* [Your instructions]: From the line containing "SCALE pin DT: D13 -> D4" to the final line of the material below, return every line exactly. Do not include pictures.

╭─ Input records

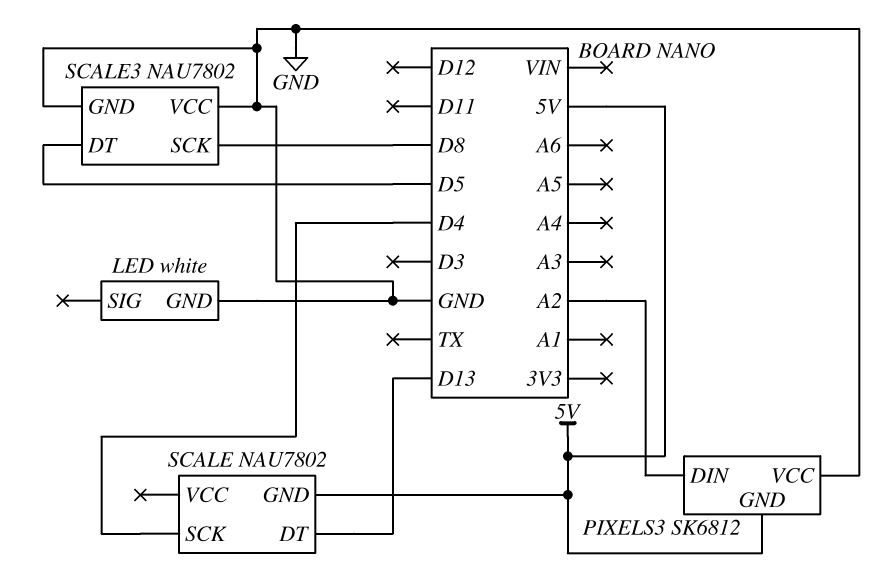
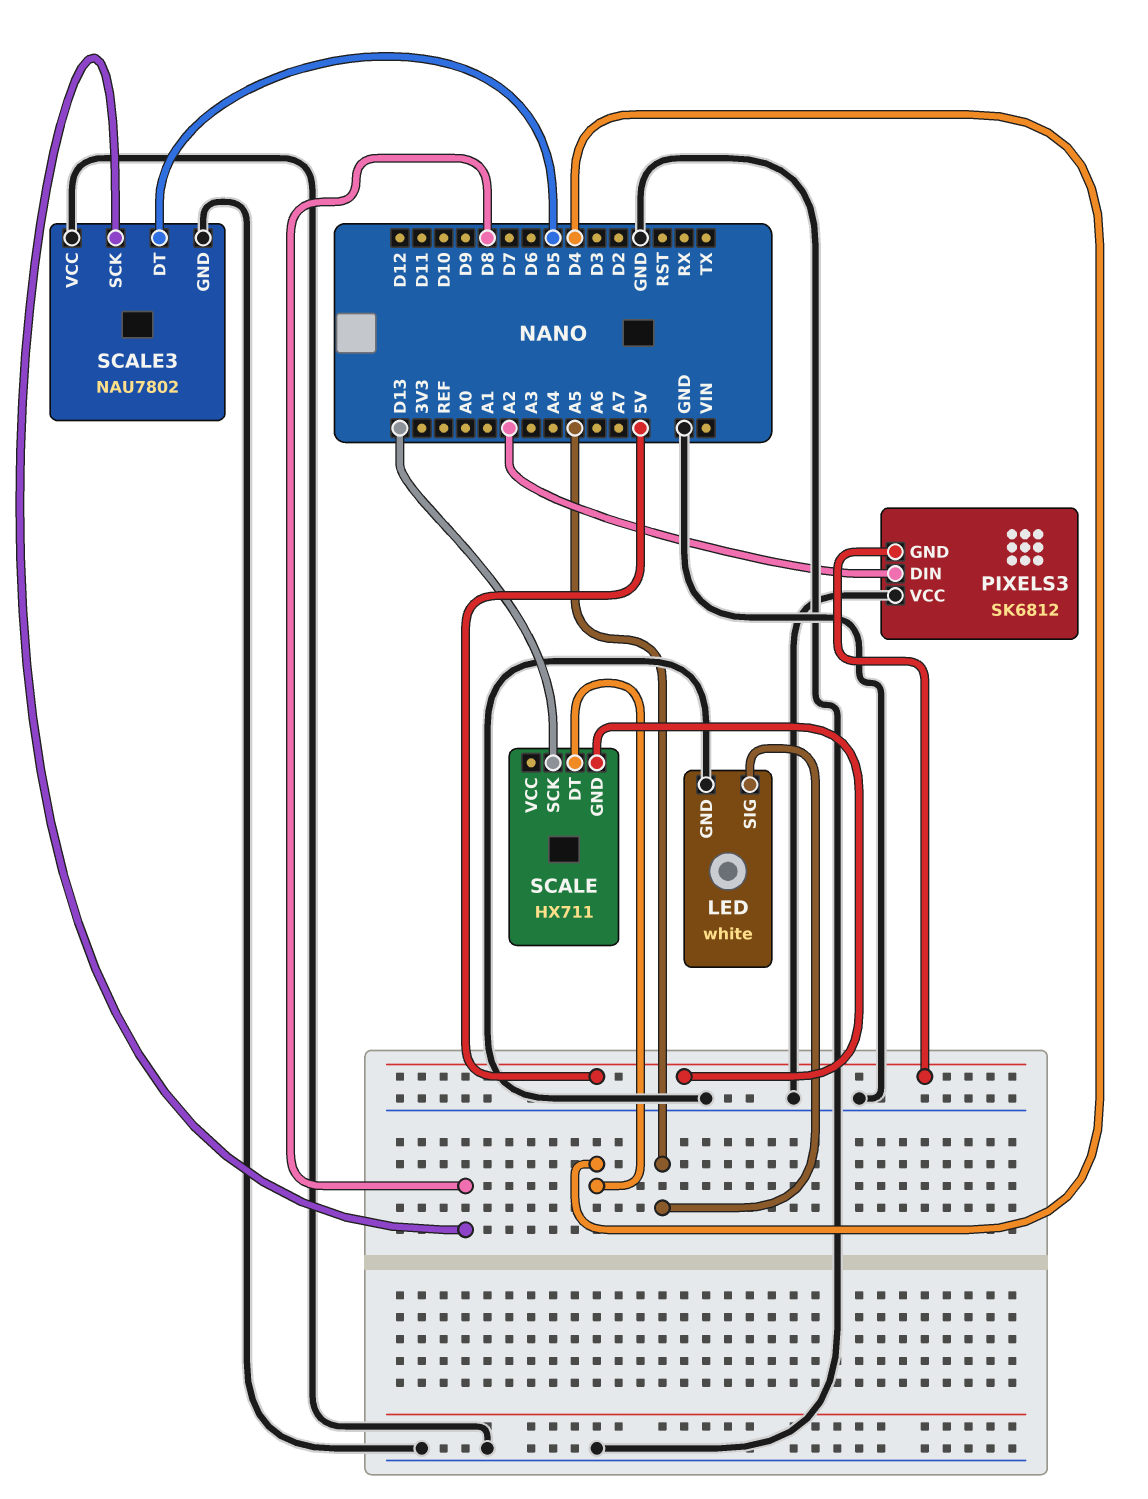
LED pin SIG: none -> A5
SCALE: NAU7802 -> HX711
SCALE pin DT: D13 -> D4
SCALE pin SCK: D4 -> D13

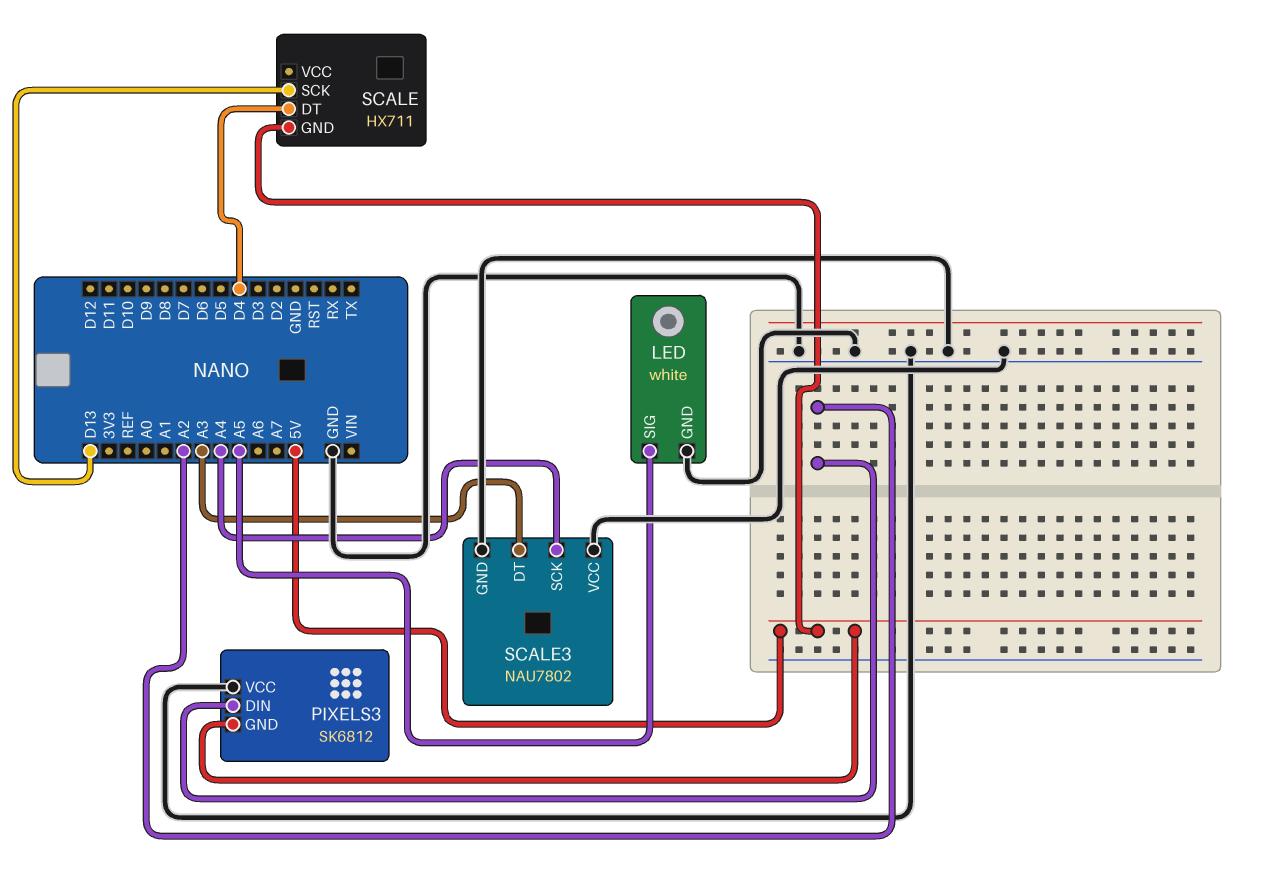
SCALE3 pin DT: D5 -> A3
SCALE3 pin SCK: D8 -> A4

╰─

* [Response box]:
SCALE pin DT: D13 -> D4
SCALE pin SCK: D4 -> D13

SCALE3 pin DT: D5 -> A3
SCALE3 pin SCK: D8 -> A4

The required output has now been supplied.